■ Exercise requirements
Take each line in the entries below that holds "none" and show it.
================
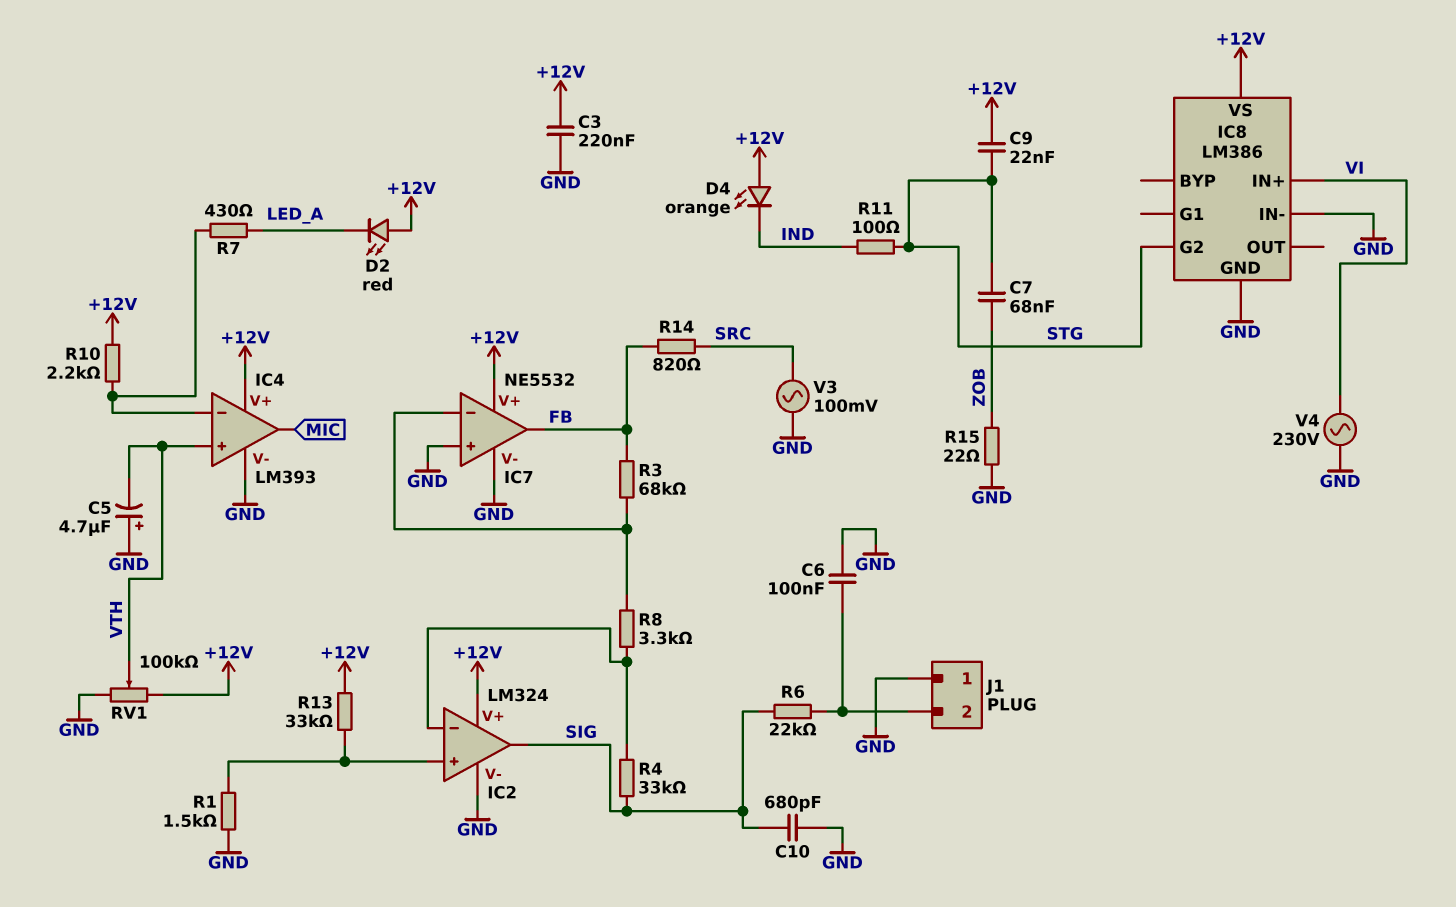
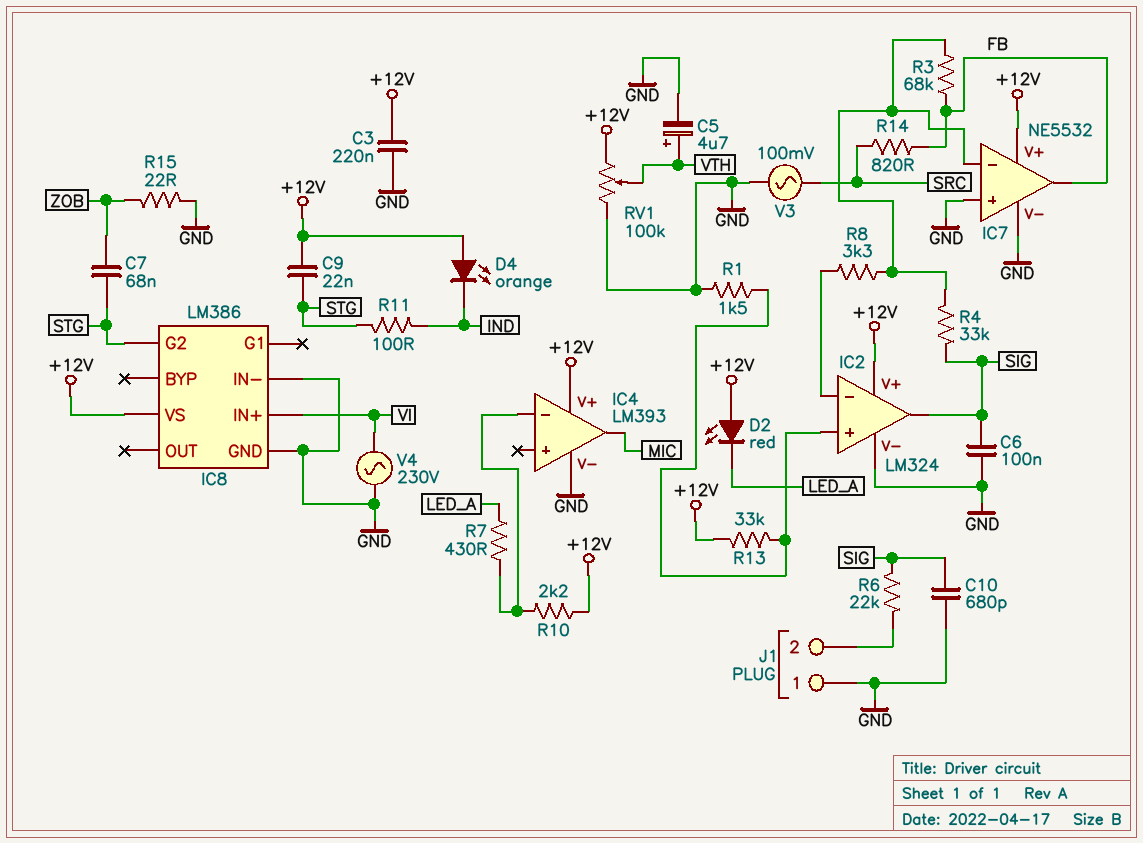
C5: 4.7uF (plus GND, minus VTH) -> 4.7uF (plus VTH, minus GND)
C6: 100nF (GND, J1/2) -> 100nF (GND, SIG)
IC4 pin in+: VTH -> none
R4: 33k (IC2/in-, SIG) -> 33k (IC7/in-, SIG)

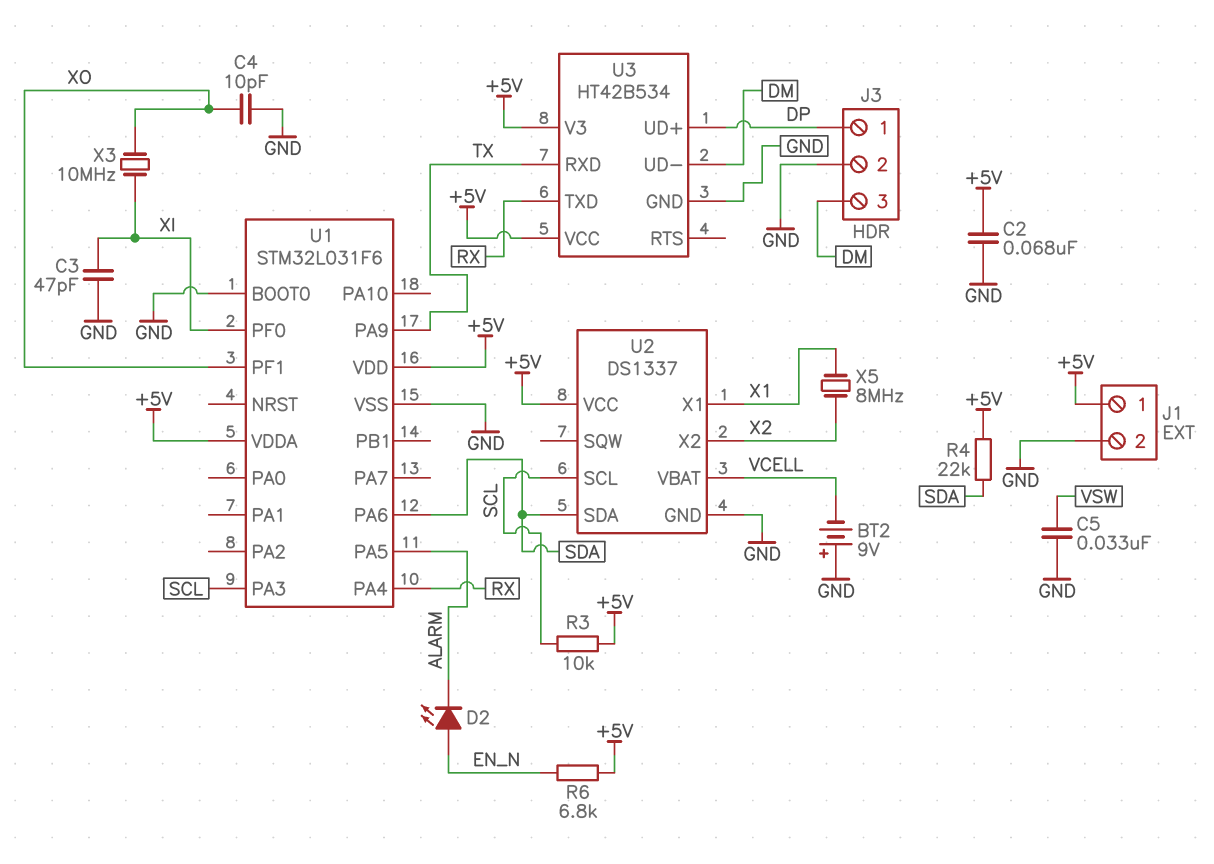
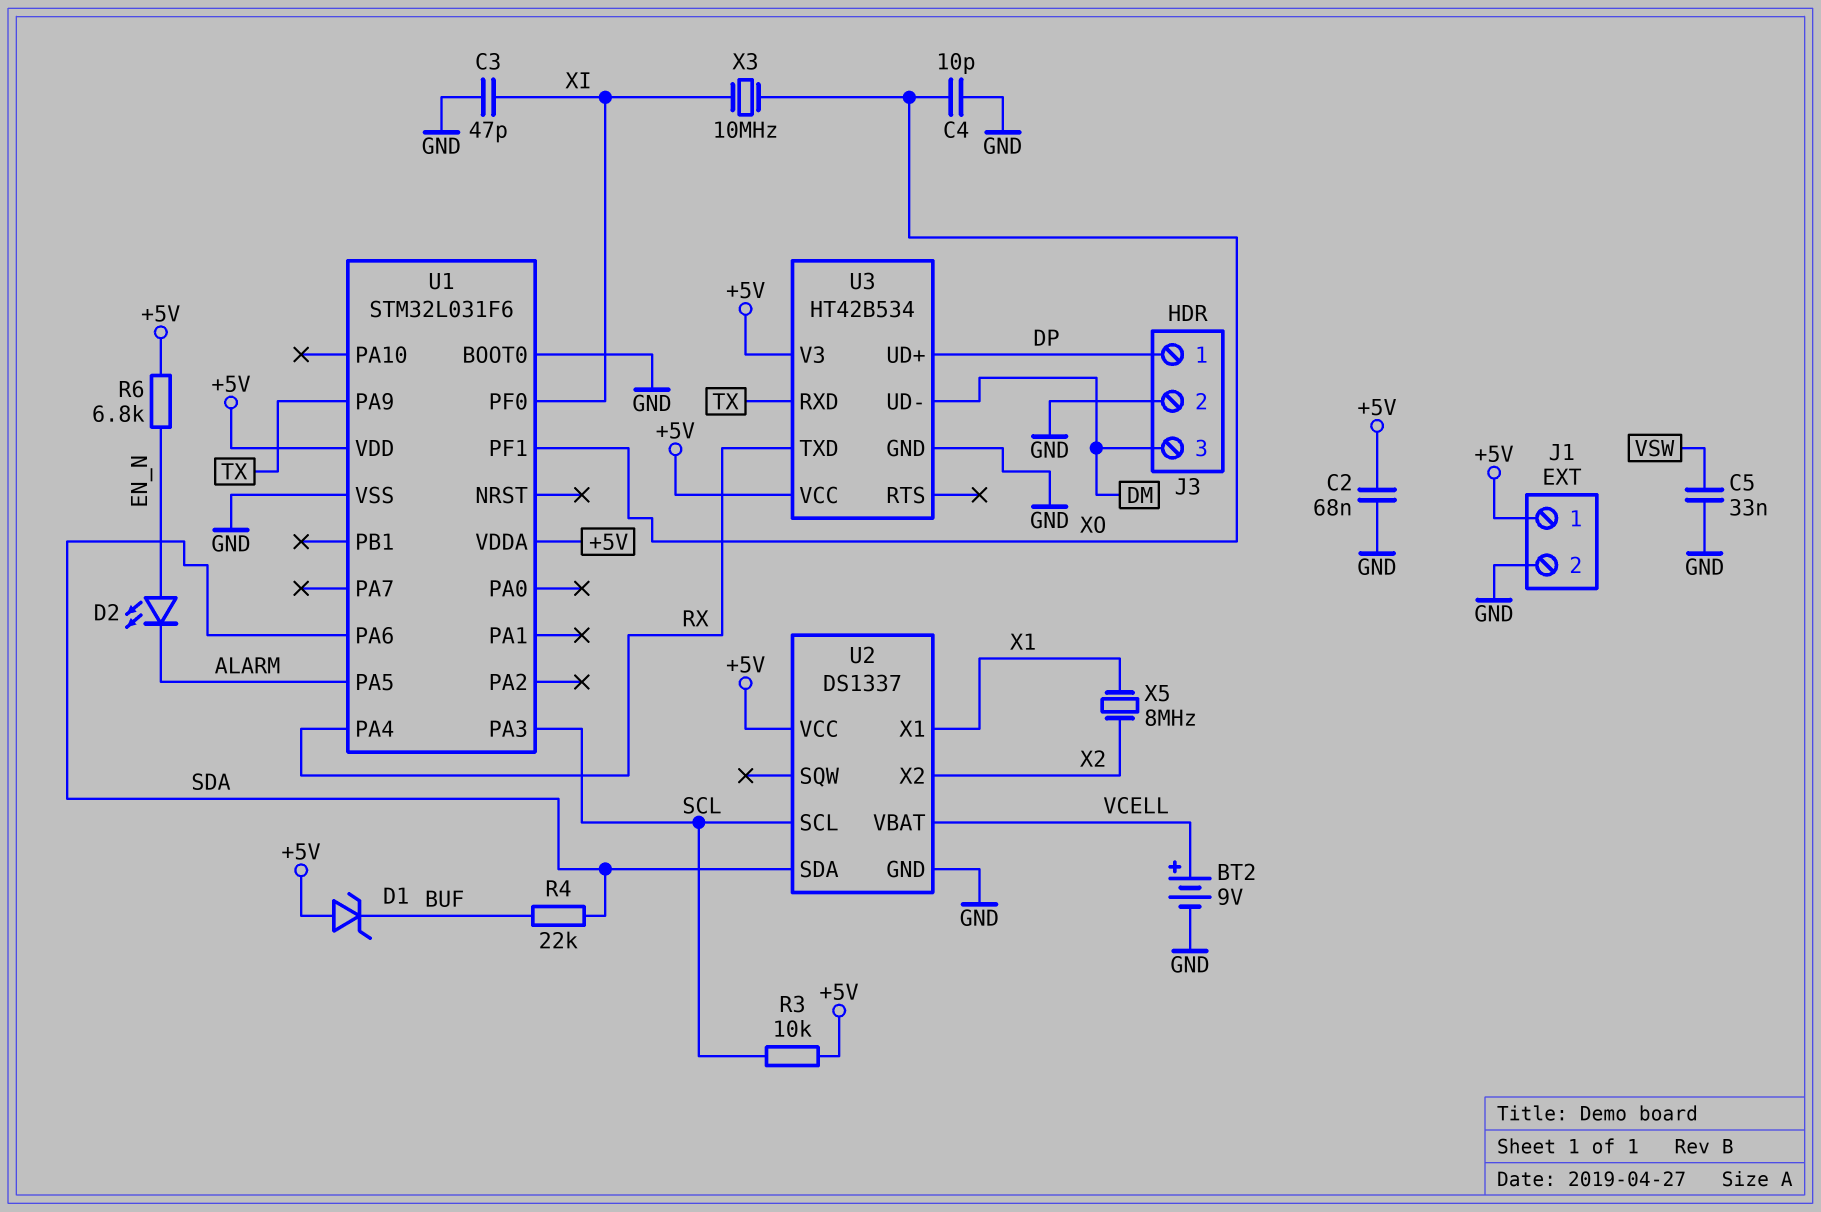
BT2: 9V (plus GND, minus VCELL) -> 9V (plus VCELL, minus GND)
D1: none -> zener (A +5V, K BUF)
R4: 22k (+5V, SDA) -> 22k (BUF, SDA)

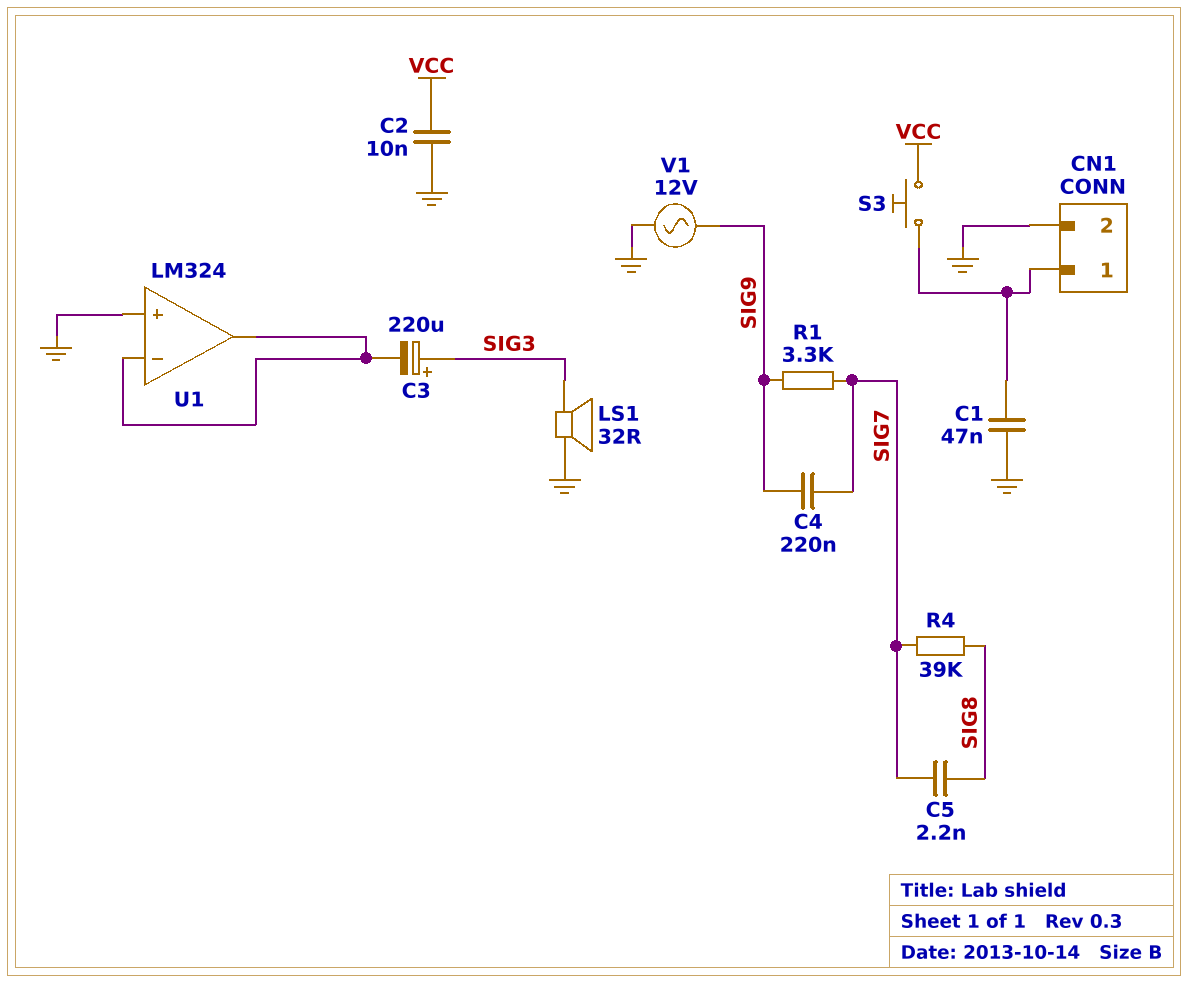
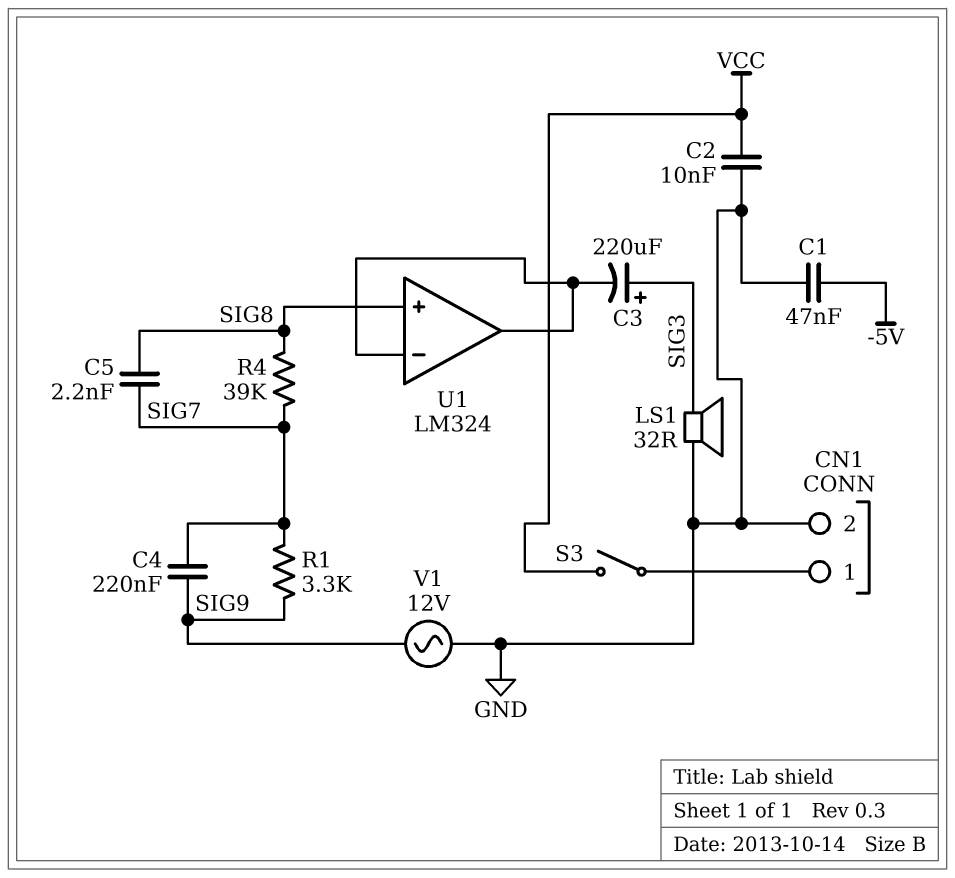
C1: 47nF (CN1/1, GND) -> 47nF (-5V, GND)
S3: button (CN1/1, VCC) -> switch (CN1/1, VCC)
U1 pin in+: GND -> SIG8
================
■ Result of the task
IC4 pin in+: VTH -> none
D1: none -> zener (A +5V, K BUF)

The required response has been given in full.